## About this exercise
Reprint all of the data below exactly as shown and skip every image.

## Provided information
┄┄┄┄┄┄┄┄┄┄

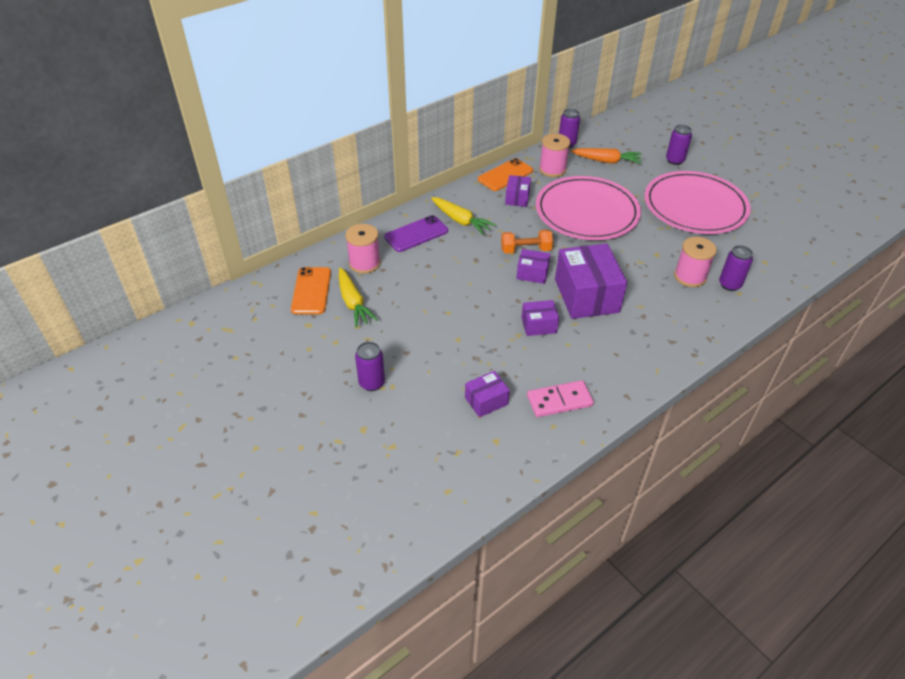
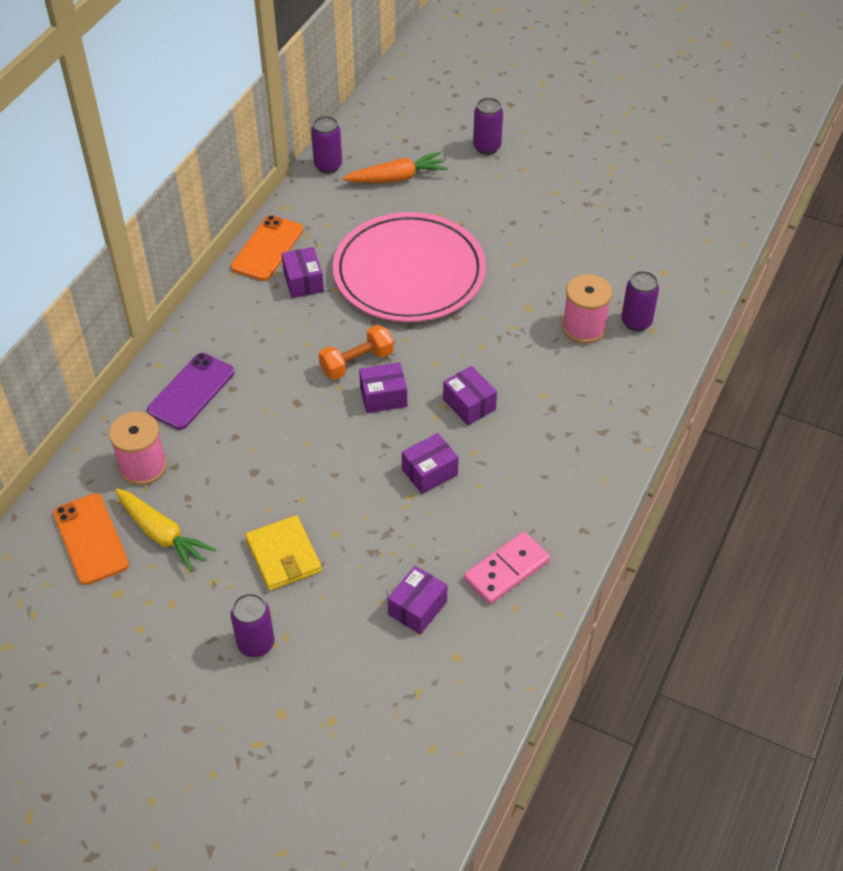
camera: 25 degrees left, 5 degrees up
(418, 339) = (283, 555): none -> yellow wallet
(460, 221) = (243, 347): yellow carrot -> none
(552, 169) = (329, 216): pink spool -> none
(586, 295) = (469, 404): purple box -> purple box, size x0.50
(695, 207) = (544, 215): pink plate -> none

┄┄┄┄┄┄┄┄┄┄

## Expected output
camera: 25 degrees left, 5 degrees up
(418, 339) = (283, 555): none -> yellow wallet
(460, 221) = (243, 347): yellow carrot -> none
(552, 169) = (329, 216): pink spool -> none
(586, 295) = (469, 404): purple box -> purple box, size x0.50
(695, 207) = (544, 215): pink plate -> none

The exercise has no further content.